_DIRECTIONS FOR THIS TASK:_ Restate all data exactly. No images.
..........
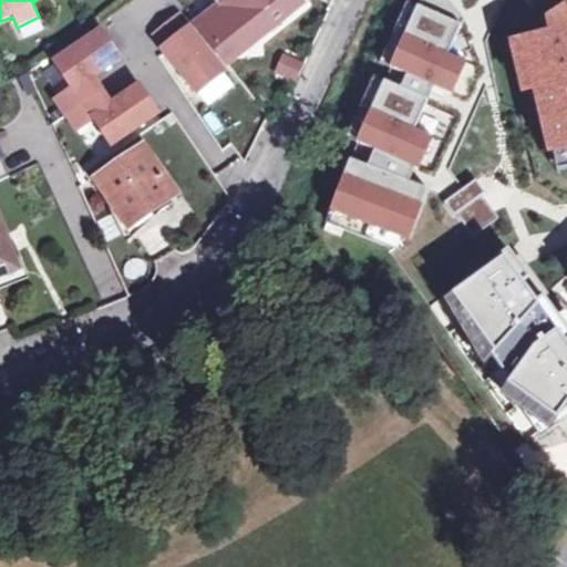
[(214,0),(222,9),(199,27),(229,66),(301,9),(295,0),(214,0)]
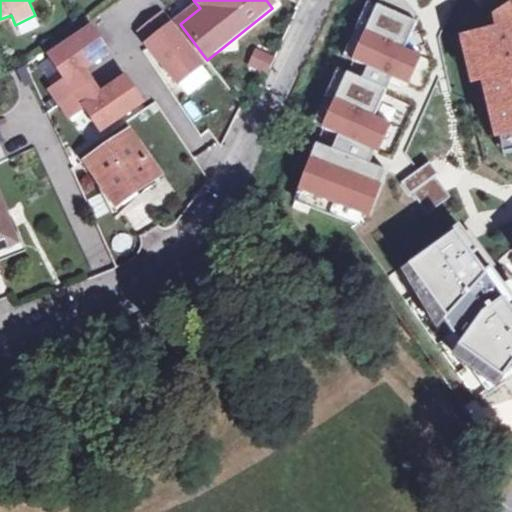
[(419,17),(405,0),(378,0),(376,5),(352,58),(368,64),(361,77),(346,71),(321,128),(339,133),(333,148),(315,143),(299,189),(370,215),(386,170),(369,163),(374,151),(374,116),(391,77),(408,83),(420,54),(404,46),(419,17)]
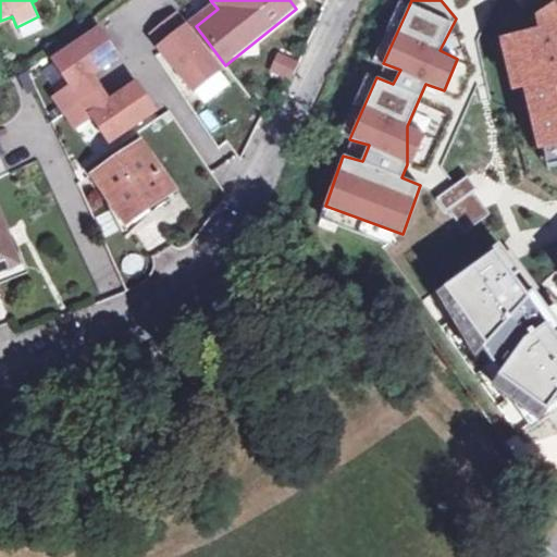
[(499,36),(512,89),(524,85),(537,147),(545,145),(546,162),(556,161),(556,1),(539,13),(540,29),(499,36)]
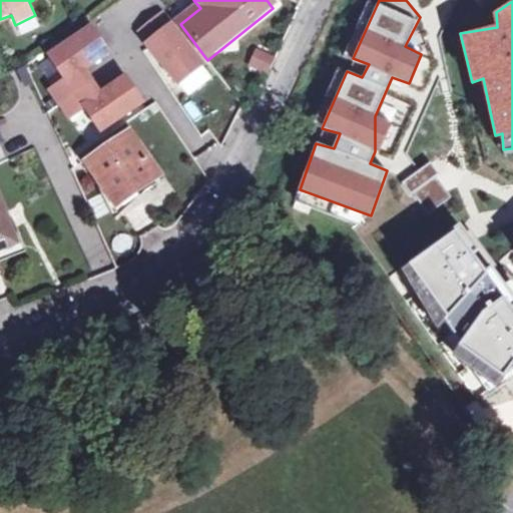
[(163,18),(141,35),(151,47),(148,49),(179,88),(203,69),(163,18)]
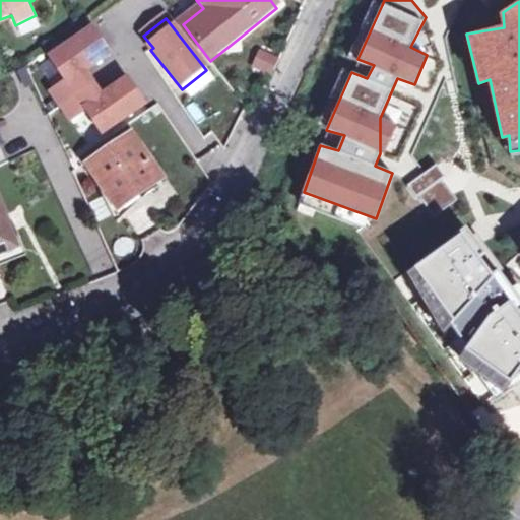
[(94,31),(52,60),(68,84),(53,95),(62,109),(93,87),(85,74),(111,57),(94,31)]
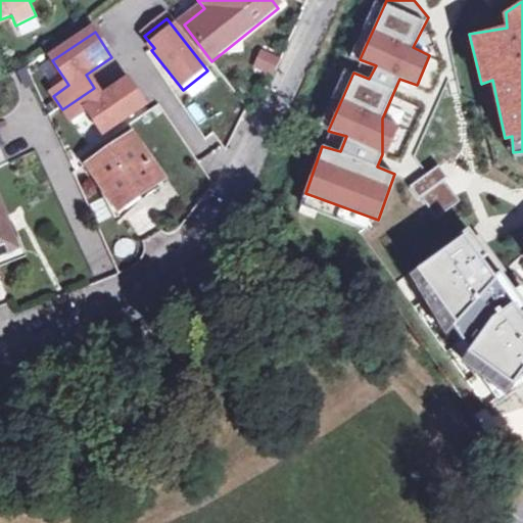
[(272,77),(277,65),(260,58),(255,70),(272,77)]
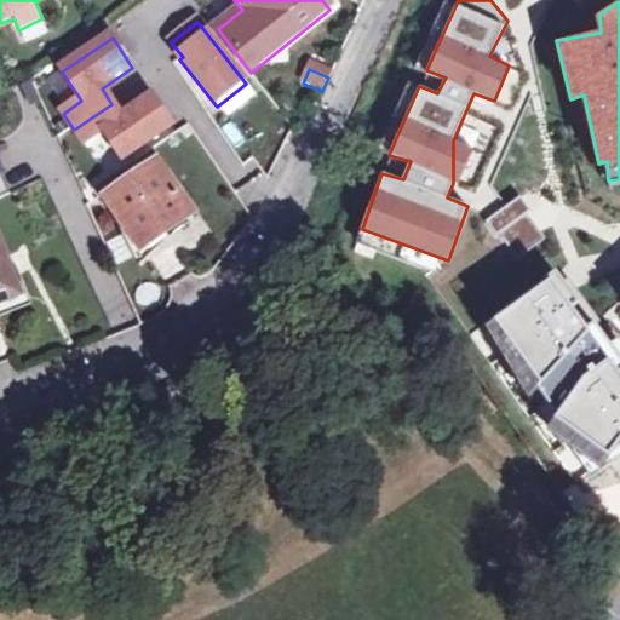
[(246,84),(217,107),(228,120),(257,98),(246,84)]
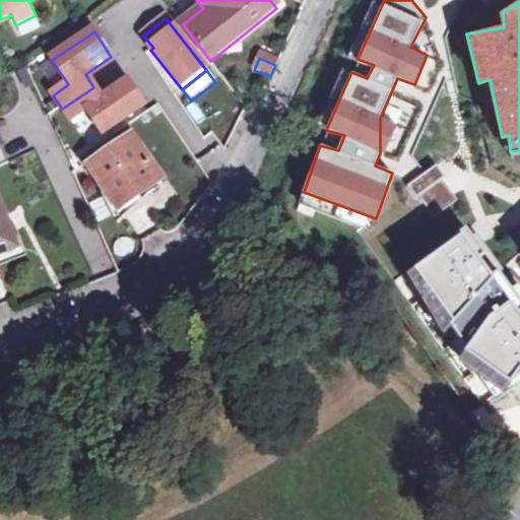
[(93,87),(62,109),(70,123),(86,112),(103,136),(144,109),(128,83),(102,101),(93,87)]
..........
_EXPECTED ANSWER:_
[(214,0),(222,9),(199,27),(229,66),(301,9),(295,0),(214,0)]
[(419,17),(405,0),(378,0),(376,5),(352,58),(368,64),(361,77),(346,71),(321,128),(339,133),(333,148),(315,143),(299,189),(370,215),(386,170),(369,163),(374,151),(374,116),(391,77),(408,83),(420,54),(404,46),(419,17)]
[(499,36),(512,89),(524,85),(537,147),(545,145),(546,162),(556,161),(556,1),(539,13),(540,29),(499,36)]
[(163,18),(141,35),(151,47),(148,49),(179,88),(203,69),(163,18)]
[(94,31),(52,60),(68,84),(53,95),(62,109),(93,87),(85,74),(111,57),(94,31)]
[(272,77),(277,65),(260,58),(255,70),(272,77)]
[(246,84),(217,107),(228,120),(257,98),(246,84)]
[(93,87),(62,109),(70,123),(86,112),(103,136),(144,109),(128,83),(102,101),(93,87)]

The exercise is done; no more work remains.